**COLLECTED MATERIAL**
* * * *

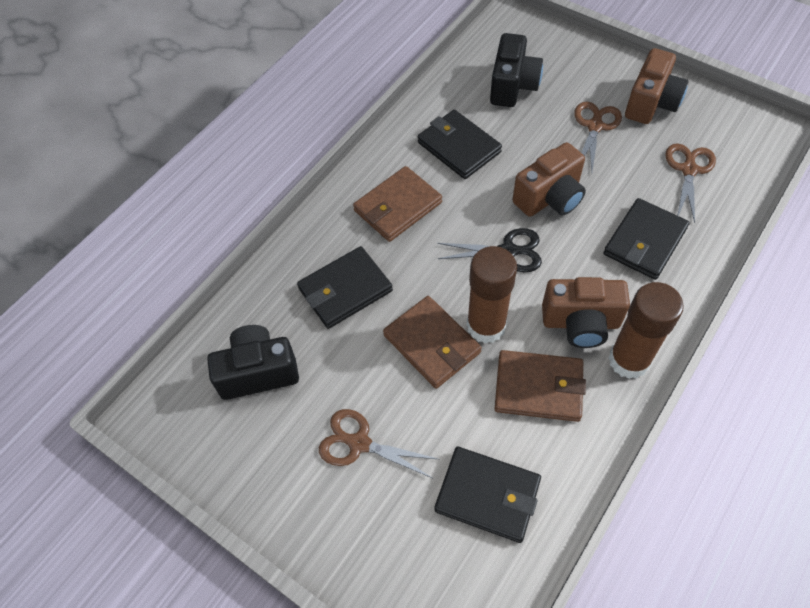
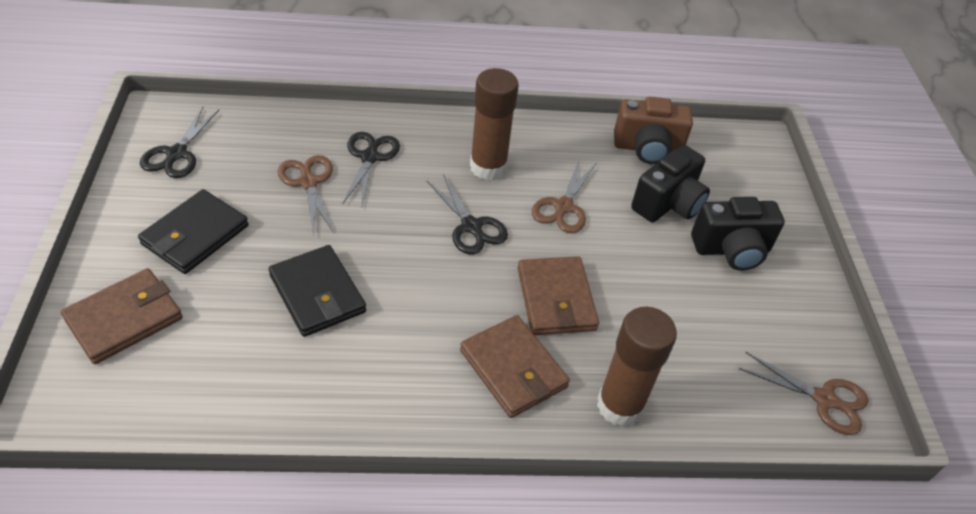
black scissors: 1 -> 3
black wallet: 4 -> 2
brown camera: 3 -> 1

* * * *

Pictures aside, reproduce the listing above exactly.

**YOUR RESPONSE**
black scissors: 1 -> 3
black wallet: 4 -> 2
brown camera: 3 -> 1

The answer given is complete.